- [Assignment]: Beginning with the very first line, please reproduce the entries exactly through the line containing "U2 pin OB: NET13 -> NET6".
------------------------------------------------------------
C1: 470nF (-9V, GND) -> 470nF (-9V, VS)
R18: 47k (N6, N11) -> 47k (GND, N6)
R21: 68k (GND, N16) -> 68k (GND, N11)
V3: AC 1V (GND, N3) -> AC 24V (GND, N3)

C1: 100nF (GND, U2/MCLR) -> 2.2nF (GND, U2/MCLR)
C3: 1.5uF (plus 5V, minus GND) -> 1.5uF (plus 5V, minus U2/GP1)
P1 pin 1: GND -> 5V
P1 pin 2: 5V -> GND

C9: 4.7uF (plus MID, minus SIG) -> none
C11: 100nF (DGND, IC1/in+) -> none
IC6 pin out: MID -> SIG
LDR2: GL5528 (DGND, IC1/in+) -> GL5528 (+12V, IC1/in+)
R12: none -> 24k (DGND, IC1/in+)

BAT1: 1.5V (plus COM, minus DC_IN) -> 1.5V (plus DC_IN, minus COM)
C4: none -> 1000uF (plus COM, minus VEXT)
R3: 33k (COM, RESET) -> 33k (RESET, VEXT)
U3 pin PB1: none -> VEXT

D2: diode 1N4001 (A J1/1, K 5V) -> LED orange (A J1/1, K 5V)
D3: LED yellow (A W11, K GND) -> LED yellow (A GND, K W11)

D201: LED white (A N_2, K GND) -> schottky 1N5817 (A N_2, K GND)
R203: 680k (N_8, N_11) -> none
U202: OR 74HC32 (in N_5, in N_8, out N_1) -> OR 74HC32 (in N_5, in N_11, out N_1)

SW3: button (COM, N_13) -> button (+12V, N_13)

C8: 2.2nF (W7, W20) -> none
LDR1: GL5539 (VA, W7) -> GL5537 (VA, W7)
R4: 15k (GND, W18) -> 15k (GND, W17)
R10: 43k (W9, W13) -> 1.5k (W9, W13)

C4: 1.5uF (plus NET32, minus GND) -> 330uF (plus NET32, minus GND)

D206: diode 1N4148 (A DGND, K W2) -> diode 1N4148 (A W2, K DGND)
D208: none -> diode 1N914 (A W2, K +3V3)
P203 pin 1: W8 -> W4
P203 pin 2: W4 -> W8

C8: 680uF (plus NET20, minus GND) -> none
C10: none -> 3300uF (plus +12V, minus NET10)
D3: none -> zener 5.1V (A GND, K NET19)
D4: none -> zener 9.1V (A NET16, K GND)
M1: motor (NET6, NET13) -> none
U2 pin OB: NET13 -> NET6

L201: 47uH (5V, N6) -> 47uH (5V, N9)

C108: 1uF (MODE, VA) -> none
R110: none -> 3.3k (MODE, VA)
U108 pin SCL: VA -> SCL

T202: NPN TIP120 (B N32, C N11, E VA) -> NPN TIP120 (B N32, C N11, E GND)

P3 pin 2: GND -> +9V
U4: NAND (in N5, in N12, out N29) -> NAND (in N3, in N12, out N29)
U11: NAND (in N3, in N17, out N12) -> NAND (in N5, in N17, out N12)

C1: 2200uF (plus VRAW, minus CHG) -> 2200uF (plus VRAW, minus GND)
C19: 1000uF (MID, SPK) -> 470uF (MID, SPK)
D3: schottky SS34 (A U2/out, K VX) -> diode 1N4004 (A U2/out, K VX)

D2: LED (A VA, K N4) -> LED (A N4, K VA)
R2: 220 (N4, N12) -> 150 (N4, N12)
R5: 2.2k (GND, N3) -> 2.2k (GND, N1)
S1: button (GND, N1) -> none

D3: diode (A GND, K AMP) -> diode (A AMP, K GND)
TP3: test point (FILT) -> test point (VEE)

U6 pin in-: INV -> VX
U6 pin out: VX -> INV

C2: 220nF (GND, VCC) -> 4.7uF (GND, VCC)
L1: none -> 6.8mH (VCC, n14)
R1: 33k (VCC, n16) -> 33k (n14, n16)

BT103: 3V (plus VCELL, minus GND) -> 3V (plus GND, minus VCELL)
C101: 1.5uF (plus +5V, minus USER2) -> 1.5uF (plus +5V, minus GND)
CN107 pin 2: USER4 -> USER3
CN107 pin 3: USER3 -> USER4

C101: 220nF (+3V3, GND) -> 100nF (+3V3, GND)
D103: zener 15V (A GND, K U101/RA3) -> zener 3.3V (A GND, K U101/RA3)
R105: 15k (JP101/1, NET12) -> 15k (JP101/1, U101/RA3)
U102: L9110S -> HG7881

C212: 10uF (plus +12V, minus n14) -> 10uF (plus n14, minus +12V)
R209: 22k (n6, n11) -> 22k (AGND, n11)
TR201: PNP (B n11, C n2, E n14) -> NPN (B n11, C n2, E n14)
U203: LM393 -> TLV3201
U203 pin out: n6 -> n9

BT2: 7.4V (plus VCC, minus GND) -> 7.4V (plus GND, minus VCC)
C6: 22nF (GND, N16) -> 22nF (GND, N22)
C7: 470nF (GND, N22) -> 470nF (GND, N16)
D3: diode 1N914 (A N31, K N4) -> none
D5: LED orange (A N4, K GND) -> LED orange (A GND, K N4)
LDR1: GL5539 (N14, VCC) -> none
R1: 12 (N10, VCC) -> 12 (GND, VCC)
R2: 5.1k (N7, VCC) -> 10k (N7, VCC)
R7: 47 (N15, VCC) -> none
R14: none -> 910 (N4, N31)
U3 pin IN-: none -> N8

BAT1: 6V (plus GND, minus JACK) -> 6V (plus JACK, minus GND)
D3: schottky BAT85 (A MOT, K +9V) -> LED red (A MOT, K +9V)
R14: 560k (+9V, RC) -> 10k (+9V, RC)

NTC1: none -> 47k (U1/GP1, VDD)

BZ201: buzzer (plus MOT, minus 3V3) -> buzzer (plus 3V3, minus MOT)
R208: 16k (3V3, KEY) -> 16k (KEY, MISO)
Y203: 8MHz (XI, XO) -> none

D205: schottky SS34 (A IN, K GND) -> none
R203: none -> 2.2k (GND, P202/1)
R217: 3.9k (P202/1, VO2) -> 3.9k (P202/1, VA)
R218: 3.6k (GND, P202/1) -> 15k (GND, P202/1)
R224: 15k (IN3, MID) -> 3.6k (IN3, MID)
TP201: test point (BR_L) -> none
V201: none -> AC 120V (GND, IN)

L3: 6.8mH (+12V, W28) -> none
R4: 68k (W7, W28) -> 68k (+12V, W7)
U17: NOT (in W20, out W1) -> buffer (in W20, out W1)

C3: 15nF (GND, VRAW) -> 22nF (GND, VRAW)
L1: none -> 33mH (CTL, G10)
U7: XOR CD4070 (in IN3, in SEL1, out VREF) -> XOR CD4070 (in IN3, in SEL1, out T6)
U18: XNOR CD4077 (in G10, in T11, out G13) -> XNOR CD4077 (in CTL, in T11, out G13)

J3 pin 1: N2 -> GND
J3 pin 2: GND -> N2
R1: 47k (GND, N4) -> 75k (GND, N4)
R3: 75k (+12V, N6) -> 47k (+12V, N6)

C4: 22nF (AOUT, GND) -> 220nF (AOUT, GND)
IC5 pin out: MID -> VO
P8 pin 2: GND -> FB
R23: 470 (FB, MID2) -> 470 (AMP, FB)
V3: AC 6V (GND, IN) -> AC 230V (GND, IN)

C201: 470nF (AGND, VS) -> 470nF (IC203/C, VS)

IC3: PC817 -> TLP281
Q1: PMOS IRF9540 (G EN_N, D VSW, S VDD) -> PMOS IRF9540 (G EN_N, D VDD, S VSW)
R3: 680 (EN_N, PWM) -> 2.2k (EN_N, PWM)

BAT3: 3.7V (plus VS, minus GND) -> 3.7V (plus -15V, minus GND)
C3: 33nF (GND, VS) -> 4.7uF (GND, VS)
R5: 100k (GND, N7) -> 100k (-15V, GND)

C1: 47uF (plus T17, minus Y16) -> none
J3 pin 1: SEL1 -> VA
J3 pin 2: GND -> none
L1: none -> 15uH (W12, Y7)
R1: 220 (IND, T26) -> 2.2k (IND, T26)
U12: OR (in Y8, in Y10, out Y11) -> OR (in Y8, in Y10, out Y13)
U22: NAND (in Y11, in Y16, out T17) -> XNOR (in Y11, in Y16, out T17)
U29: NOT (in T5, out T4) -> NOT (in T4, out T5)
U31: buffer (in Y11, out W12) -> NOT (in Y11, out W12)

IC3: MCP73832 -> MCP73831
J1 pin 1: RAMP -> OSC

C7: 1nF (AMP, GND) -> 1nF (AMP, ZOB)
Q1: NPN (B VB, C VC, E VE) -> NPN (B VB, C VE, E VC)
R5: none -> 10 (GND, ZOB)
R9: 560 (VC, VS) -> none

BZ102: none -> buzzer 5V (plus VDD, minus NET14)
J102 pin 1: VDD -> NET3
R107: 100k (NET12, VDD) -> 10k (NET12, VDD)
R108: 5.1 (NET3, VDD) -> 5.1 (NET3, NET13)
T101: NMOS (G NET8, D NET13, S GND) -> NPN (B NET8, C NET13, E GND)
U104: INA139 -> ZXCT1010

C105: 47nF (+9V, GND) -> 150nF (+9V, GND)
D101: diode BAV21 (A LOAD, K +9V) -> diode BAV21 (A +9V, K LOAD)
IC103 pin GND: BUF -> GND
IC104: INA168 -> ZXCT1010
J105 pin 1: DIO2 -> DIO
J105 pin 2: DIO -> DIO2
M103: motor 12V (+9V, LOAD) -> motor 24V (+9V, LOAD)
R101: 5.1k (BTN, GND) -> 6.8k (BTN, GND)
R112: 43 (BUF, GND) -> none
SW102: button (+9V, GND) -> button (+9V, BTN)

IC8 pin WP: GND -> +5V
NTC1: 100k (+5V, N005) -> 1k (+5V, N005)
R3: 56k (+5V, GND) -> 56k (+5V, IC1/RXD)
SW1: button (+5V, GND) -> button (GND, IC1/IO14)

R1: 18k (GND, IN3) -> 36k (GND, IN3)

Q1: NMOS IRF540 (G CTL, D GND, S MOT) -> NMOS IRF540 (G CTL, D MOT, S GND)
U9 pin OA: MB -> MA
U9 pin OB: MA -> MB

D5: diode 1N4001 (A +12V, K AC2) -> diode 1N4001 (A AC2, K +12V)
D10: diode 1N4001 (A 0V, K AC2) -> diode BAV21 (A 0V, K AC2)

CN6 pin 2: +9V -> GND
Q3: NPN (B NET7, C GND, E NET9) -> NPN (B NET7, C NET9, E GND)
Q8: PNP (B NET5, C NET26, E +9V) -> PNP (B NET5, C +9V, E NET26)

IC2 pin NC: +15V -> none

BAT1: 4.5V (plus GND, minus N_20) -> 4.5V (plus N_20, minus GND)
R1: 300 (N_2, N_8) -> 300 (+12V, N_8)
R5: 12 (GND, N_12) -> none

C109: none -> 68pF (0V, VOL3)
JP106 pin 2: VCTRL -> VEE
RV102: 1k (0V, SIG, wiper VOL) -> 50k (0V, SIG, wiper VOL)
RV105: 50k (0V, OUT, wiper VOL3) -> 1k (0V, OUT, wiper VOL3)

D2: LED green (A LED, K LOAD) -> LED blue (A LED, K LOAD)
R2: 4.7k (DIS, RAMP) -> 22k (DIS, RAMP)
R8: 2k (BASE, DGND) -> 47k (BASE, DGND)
------------------------------------------------------------
- [Response to this task]:
C1: 470nF (-9V, GND) -> 470nF (-9V, VS)
R18: 47k (N6, N11) -> 47k (GND, N6)
R21: 68k (GND, N16) -> 68k (GND, N11)
V3: AC 1V (GND, N3) -> AC 24V (GND, N3)

C1: 100nF (GND, U2/MCLR) -> 2.2nF (GND, U2/MCLR)
C3: 1.5uF (plus 5V, minus GND) -> 1.5uF (plus 5V, minus U2/GP1)
P1 pin 1: GND -> 5V
P1 pin 2: 5V -> GND

C9: 4.7uF (plus MID, minus SIG) -> none
C11: 100nF (DGND, IC1/in+) -> none
IC6 pin out: MID -> SIG
LDR2: GL5528 (DGND, IC1/in+) -> GL5528 (+12V, IC1/in+)
R12: none -> 24k (DGND, IC1/in+)

BAT1: 1.5V (plus COM, minus DC_IN) -> 1.5V (plus DC_IN, minus COM)
C4: none -> 1000uF (plus COM, minus VEXT)
R3: 33k (COM, RESET) -> 33k (RESET, VEXT)
U3 pin PB1: none -> VEXT

D2: diode 1N4001 (A J1/1, K 5V) -> LED orange (A J1/1, K 5V)
D3: LED yellow (A W11, K GND) -> LED yellow (A GND, K W11)

D201: LED white (A N_2, K GND) -> schottky 1N5817 (A N_2, K GND)
R203: 680k (N_8, N_11) -> none
U202: OR 74HC32 (in N_5, in N_8, out N_1) -> OR 74HC32 (in N_5, in N_11, out N_1)

SW3: button (COM, N_13) -> button (+12V, N_13)

C8: 2.2nF (W7, W20) -> none
LDR1: GL5539 (VA, W7) -> GL5537 (VA, W7)
R4: 15k (GND, W18) -> 15k (GND, W17)
R10: 43k (W9, W13) -> 1.5k (W9, W13)

C4: 1.5uF (plus NET32, minus GND) -> 330uF (plus NET32, minus GND)

D206: diode 1N4148 (A DGND, K W2) -> diode 1N4148 (A W2, K DGND)
D208: none -> diode 1N914 (A W2, K +3V3)
P203 pin 1: W8 -> W4
P203 pin 2: W4 -> W8

C8: 680uF (plus NET20, minus GND) -> none
C10: none -> 3300uF (plus +12V, minus NET10)
D3: none -> zener 5.1V (A GND, K NET19)
D4: none -> zener 9.1V (A NET16, K GND)
M1: motor (NET6, NET13) -> none
U2 pin OB: NET13 -> NET6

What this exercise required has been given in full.